►

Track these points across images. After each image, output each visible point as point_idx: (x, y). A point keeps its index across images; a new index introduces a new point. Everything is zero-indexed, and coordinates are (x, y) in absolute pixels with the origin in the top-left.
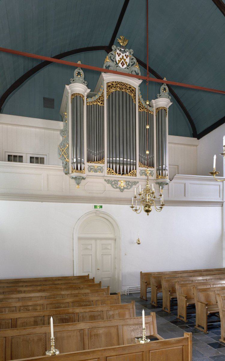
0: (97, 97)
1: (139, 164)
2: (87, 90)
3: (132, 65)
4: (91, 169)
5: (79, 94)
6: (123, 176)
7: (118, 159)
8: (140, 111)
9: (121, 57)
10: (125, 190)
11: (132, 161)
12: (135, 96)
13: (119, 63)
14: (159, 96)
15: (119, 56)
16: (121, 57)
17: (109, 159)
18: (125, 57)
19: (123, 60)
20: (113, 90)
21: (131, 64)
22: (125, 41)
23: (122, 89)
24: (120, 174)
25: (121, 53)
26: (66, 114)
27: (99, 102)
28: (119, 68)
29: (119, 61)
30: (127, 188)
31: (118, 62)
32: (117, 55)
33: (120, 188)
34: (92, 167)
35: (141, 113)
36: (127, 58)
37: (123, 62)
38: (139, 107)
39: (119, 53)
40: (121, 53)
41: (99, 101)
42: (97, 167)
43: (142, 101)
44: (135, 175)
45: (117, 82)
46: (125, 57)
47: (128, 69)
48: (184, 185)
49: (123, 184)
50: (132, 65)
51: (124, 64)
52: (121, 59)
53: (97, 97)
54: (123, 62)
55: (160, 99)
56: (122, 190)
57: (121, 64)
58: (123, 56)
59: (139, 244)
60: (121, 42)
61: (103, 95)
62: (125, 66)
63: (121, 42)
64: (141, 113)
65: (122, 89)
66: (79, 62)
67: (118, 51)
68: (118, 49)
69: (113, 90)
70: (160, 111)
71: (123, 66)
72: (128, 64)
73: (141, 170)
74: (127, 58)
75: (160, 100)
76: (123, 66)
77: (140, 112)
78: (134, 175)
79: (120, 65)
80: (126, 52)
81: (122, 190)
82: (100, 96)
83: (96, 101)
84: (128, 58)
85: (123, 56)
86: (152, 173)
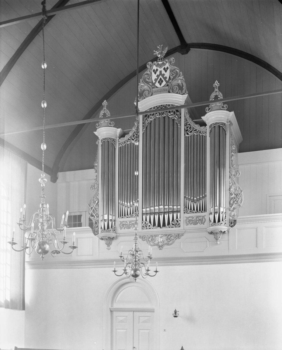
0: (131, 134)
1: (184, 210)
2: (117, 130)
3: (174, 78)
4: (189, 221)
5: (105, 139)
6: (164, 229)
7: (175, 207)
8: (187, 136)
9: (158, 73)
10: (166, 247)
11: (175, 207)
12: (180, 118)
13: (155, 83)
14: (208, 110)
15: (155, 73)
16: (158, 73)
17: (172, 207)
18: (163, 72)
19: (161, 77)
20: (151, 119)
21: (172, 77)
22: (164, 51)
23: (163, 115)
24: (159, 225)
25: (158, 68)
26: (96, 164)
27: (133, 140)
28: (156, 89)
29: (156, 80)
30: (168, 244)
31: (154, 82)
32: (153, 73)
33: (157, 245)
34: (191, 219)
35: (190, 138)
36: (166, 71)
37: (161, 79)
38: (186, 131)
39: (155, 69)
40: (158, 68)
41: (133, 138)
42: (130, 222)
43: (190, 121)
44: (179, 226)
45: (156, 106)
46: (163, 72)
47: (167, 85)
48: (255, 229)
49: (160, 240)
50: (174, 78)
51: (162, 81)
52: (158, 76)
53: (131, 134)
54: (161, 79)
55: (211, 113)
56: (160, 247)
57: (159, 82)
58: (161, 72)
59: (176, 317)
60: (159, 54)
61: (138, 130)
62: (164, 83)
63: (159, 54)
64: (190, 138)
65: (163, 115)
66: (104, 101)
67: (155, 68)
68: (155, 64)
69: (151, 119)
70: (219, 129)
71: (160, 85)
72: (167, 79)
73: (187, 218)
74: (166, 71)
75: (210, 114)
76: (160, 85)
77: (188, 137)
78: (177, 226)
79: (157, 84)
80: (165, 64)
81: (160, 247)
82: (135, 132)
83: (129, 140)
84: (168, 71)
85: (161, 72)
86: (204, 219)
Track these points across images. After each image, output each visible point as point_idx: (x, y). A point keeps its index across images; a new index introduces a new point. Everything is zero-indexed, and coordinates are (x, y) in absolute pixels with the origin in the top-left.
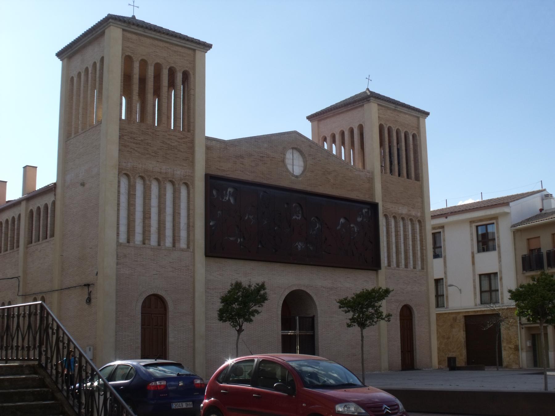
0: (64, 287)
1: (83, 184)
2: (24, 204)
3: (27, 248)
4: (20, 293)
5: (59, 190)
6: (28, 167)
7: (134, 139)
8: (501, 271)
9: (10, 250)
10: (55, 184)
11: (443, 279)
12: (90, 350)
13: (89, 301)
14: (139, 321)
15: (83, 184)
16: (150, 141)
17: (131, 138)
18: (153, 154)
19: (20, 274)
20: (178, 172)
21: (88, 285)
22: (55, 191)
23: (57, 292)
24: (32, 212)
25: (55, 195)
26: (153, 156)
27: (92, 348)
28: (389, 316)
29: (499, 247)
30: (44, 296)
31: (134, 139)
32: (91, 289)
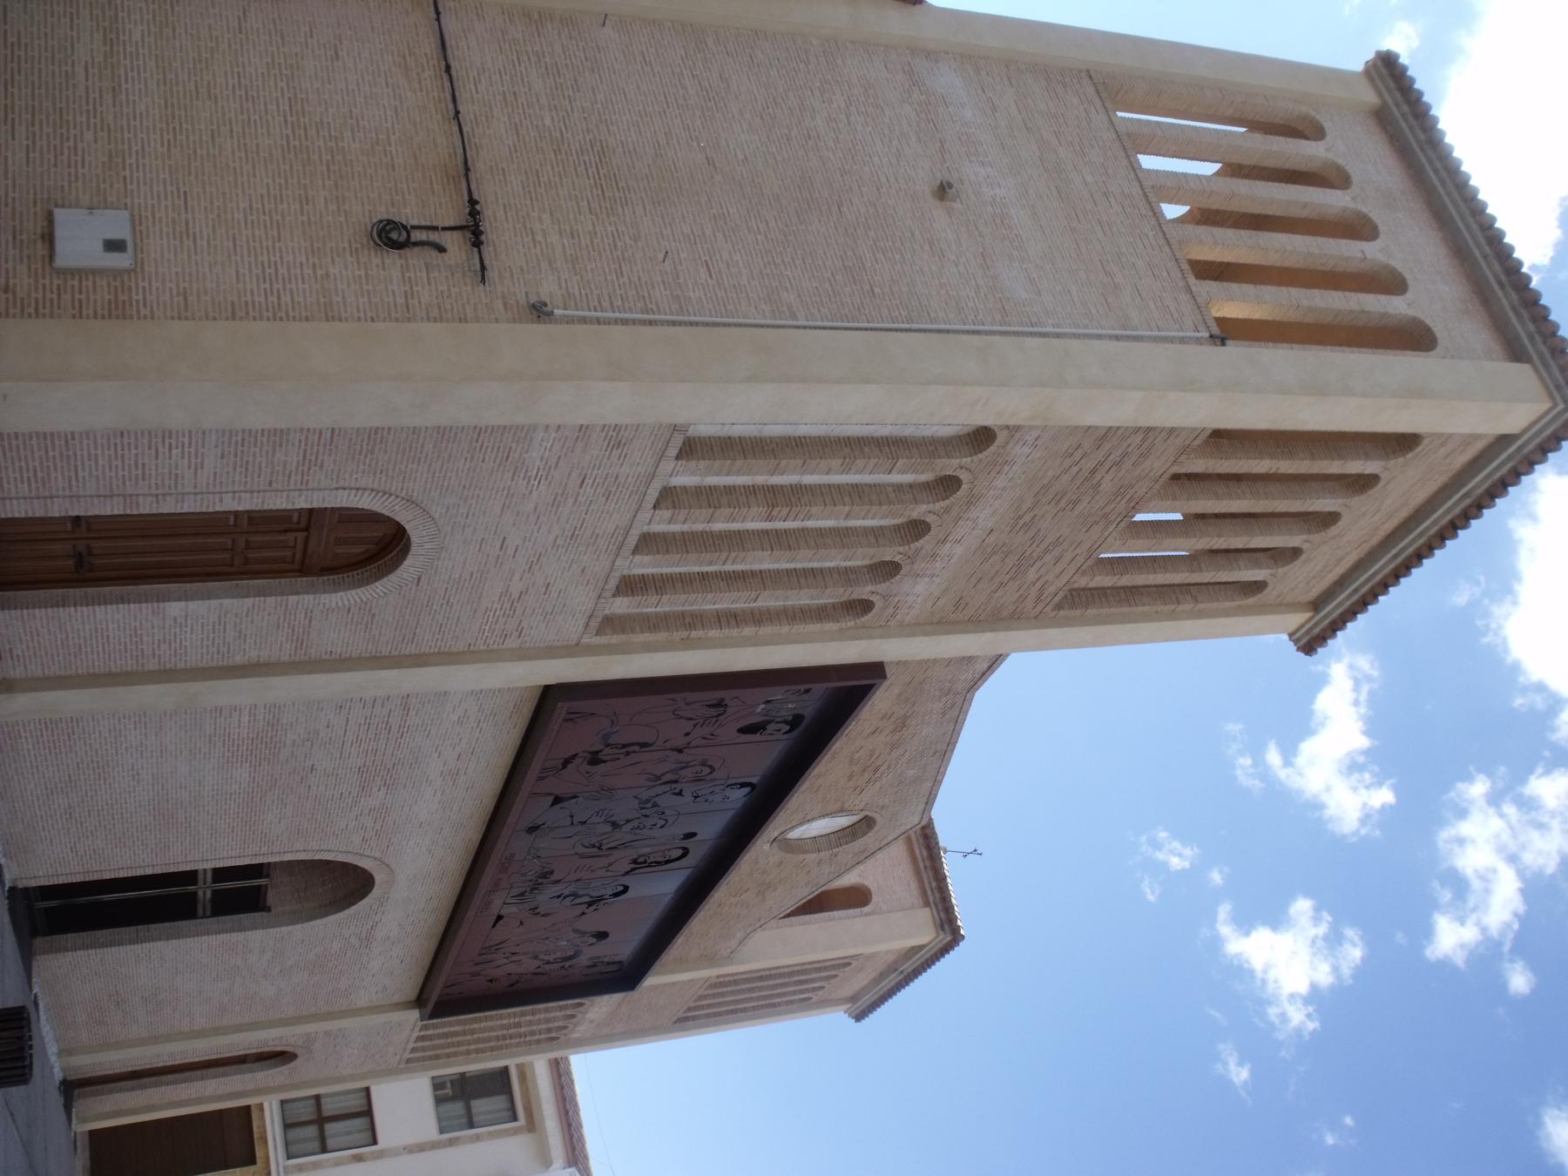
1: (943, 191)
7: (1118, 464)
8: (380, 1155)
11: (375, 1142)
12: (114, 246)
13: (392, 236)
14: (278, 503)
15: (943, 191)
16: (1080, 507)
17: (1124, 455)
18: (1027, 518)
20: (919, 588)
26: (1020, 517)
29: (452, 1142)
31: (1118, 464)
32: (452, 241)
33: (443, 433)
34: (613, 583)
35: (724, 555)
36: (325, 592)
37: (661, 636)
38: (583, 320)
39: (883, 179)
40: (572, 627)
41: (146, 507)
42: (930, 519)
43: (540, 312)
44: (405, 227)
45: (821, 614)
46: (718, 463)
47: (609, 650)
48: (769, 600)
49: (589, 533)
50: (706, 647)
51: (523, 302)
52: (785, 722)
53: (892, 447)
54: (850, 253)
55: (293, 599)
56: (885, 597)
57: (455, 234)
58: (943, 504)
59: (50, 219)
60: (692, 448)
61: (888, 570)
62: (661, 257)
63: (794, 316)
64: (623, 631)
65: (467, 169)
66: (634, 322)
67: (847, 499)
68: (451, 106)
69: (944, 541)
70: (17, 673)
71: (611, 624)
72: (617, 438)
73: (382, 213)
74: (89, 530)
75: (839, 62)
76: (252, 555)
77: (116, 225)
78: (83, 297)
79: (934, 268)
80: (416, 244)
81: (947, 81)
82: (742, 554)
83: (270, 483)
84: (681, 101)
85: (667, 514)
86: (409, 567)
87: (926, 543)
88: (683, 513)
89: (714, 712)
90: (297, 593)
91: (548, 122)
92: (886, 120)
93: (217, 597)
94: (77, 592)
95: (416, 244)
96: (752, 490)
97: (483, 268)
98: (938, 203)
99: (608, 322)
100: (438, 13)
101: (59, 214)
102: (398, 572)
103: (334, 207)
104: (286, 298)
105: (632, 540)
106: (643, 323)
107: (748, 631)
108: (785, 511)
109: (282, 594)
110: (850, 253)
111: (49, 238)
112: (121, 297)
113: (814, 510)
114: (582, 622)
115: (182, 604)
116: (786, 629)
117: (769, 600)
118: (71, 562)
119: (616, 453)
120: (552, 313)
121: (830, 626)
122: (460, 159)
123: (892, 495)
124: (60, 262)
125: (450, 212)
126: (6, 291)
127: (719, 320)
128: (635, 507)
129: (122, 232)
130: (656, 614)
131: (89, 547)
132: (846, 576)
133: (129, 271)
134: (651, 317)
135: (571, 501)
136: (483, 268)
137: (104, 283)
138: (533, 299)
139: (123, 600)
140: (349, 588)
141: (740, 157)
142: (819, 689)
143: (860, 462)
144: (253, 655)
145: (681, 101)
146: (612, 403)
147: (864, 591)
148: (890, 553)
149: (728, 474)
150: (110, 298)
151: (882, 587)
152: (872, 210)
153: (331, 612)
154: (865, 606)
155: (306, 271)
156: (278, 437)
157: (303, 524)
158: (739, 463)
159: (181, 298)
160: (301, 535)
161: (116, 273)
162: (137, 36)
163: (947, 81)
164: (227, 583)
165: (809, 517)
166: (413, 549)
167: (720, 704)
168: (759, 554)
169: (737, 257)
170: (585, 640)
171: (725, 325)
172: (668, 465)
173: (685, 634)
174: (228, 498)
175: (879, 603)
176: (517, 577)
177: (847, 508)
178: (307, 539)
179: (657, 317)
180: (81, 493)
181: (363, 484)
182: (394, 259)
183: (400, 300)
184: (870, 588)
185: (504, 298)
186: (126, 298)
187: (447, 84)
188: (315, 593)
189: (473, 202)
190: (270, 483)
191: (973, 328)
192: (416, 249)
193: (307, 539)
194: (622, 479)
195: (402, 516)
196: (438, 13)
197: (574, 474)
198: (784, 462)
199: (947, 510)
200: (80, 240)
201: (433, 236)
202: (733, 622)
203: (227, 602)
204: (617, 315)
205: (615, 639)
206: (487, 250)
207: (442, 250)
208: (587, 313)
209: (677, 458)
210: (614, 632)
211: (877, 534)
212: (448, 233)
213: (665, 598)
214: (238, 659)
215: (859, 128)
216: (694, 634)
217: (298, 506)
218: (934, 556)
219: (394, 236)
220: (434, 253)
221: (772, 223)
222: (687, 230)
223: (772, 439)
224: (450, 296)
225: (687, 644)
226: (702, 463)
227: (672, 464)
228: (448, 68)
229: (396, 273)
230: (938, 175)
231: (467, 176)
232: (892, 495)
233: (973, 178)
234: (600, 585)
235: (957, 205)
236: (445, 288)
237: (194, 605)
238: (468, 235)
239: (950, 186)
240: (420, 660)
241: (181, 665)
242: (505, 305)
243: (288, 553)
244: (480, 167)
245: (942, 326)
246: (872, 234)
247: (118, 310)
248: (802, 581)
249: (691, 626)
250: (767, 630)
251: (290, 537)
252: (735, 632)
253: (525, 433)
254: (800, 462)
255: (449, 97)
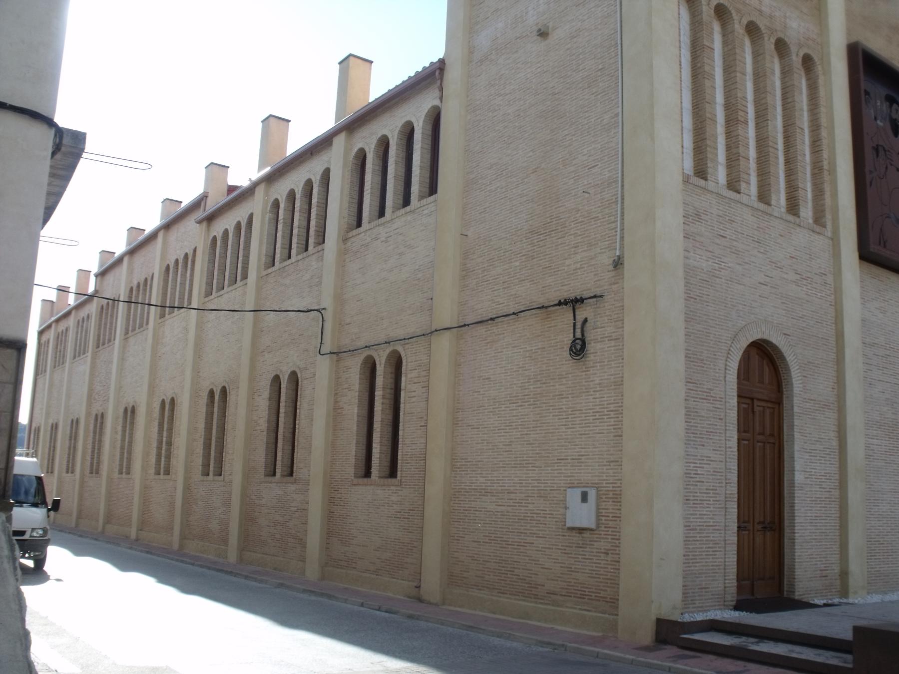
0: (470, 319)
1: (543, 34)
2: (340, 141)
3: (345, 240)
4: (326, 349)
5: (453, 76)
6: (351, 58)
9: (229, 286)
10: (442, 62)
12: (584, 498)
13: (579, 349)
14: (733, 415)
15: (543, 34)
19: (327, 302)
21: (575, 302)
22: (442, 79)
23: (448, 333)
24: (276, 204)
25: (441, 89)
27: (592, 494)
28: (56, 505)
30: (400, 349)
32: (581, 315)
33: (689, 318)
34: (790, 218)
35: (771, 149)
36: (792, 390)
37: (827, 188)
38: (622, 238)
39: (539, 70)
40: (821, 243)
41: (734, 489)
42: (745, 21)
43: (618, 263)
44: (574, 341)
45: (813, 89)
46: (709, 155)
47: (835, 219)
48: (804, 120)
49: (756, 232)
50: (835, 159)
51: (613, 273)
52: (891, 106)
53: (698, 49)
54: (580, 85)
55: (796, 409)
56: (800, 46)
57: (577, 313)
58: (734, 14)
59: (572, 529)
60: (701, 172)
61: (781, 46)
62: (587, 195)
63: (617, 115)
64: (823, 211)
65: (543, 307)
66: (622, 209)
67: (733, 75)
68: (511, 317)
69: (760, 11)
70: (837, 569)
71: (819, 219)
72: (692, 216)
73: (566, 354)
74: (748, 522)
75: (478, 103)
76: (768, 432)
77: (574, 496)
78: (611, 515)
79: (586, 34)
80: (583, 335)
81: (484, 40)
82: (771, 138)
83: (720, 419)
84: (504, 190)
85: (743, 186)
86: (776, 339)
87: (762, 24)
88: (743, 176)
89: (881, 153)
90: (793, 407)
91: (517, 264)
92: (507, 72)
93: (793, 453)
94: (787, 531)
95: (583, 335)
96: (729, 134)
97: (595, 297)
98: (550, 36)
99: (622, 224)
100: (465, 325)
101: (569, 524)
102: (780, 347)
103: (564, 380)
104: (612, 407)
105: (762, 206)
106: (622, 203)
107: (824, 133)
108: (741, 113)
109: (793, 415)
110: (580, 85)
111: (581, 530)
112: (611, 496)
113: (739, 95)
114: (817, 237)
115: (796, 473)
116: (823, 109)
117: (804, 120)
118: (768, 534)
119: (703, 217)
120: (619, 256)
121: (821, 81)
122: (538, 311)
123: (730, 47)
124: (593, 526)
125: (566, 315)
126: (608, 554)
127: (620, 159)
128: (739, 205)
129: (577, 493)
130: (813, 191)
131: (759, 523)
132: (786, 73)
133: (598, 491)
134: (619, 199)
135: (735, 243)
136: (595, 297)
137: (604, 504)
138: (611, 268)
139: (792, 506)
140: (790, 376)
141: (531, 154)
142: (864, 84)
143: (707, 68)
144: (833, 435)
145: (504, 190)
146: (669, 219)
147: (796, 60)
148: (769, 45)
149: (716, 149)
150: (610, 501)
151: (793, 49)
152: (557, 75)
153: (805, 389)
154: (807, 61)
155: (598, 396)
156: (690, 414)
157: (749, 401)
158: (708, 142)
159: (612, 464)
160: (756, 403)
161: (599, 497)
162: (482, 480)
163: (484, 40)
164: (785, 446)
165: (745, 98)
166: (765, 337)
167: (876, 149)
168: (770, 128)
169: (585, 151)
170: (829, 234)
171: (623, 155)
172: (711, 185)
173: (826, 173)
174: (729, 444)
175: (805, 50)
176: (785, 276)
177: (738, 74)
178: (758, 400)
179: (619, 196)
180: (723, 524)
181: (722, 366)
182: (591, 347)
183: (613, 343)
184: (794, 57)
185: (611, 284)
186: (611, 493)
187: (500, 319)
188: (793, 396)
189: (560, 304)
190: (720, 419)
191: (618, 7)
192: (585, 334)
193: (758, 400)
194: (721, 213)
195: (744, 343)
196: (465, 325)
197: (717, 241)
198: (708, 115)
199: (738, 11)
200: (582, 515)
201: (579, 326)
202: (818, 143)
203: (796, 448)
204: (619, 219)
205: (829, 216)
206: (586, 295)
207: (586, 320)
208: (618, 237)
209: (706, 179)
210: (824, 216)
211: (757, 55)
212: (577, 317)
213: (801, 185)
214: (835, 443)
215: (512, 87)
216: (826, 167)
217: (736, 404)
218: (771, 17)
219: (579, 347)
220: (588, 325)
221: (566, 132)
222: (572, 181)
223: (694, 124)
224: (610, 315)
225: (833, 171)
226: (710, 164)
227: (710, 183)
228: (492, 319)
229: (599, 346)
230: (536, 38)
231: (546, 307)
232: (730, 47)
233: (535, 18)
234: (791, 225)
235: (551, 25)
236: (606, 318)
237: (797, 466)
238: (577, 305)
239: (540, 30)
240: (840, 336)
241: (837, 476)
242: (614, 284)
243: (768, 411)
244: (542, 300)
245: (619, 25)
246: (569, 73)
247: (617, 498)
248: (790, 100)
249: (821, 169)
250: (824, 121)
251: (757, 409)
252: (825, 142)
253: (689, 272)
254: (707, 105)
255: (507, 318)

◄

• _Work instructions_
Rewrite only the data from the line holding "33: (443, 433)" through the line holding "119: (616, 453)", inclusive. Replace every "(850, 253)" with "(850, 255)" and keep everything else the same.

• _Task result_
33: (443, 433)
34: (613, 583)
35: (724, 555)
36: (325, 592)
37: (661, 636)
38: (583, 320)
39: (883, 179)
40: (572, 627)
41: (146, 507)
42: (930, 519)
43: (540, 312)
44: (405, 227)
45: (821, 614)
46: (718, 463)
47: (609, 650)
48: (769, 600)
49: (589, 533)
50: (706, 647)
51: (523, 302)
52: (785, 722)
53: (892, 447)
54: (850, 255)
55: (293, 599)
56: (885, 597)
57: (455, 234)
58: (943, 504)
59: (50, 219)
60: (692, 448)
61: (888, 570)
62: (661, 257)
63: (794, 316)
64: (623, 631)
65: (467, 169)
66: (634, 322)
67: (847, 499)
68: (451, 106)
69: (944, 541)
70: (17, 673)
71: (611, 624)
72: (617, 438)
73: (382, 213)
74: (89, 530)
75: (839, 62)
76: (252, 555)
77: (116, 225)
78: (83, 297)
79: (934, 268)
80: (416, 244)
81: (947, 81)
82: (742, 554)
83: (270, 483)
84: (681, 101)
85: (667, 514)
86: (409, 567)
87: (926, 543)
88: (683, 513)
89: (714, 712)
90: (297, 593)
91: (548, 122)
92: (886, 120)
93: (217, 597)
94: (77, 592)
95: (416, 244)
96: (752, 490)
97: (483, 268)
98: (938, 203)
99: (608, 322)
100: (438, 13)
101: (59, 214)
102: (398, 572)
103: (334, 207)
104: (286, 298)
105: (632, 540)
106: (643, 323)
107: (748, 631)
108: (785, 511)
109: (282, 594)
110: (850, 255)
111: (49, 238)
112: (121, 297)
113: (814, 510)
114: (582, 622)
115: (182, 604)
116: (786, 629)
117: (769, 600)
118: (71, 562)
119: (616, 453)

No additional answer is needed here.